(Exercise objective) Each entry is to be retyped exactly as it appears, and each image is to be dropped.

(Recorded information)
=-=-=-=-=
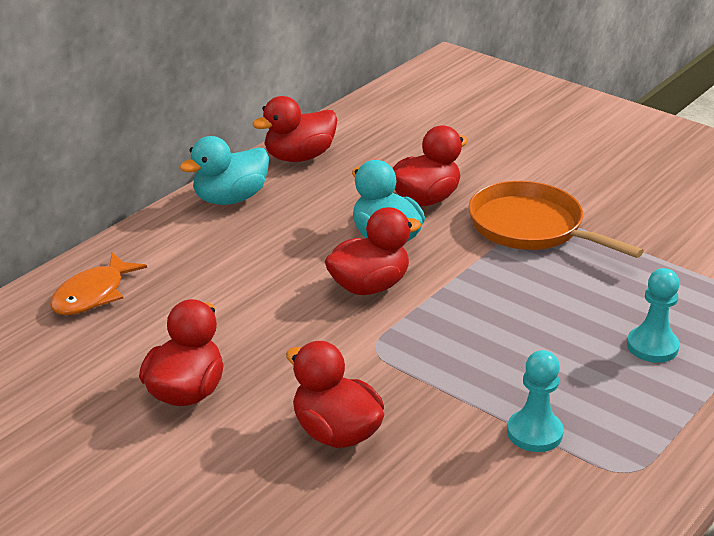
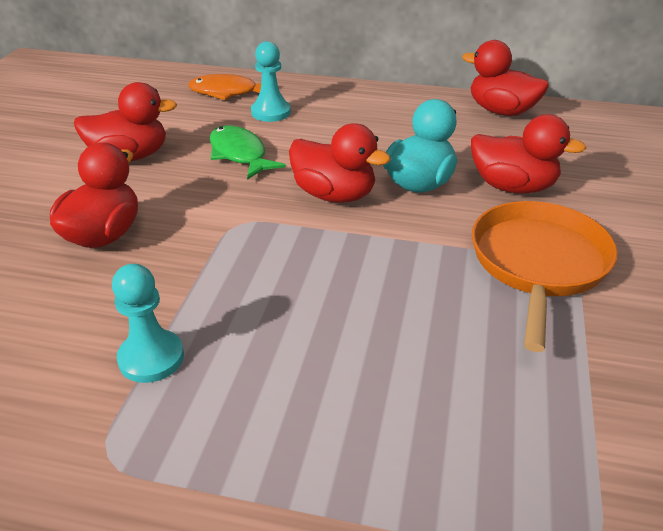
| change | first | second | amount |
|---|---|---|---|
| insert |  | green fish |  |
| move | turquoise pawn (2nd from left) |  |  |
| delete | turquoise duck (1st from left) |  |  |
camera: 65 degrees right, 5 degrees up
=-=-=-=-=
(Task output)
| change | first | second | amount |
|---|---|---|---|
| insert |  | green fish |  |
| move | turquoise pawn (2nd from left) |  |  |
| delete | turquoise duck (1st from left) |  |  |
camera: 65 degrees right, 5 degrees up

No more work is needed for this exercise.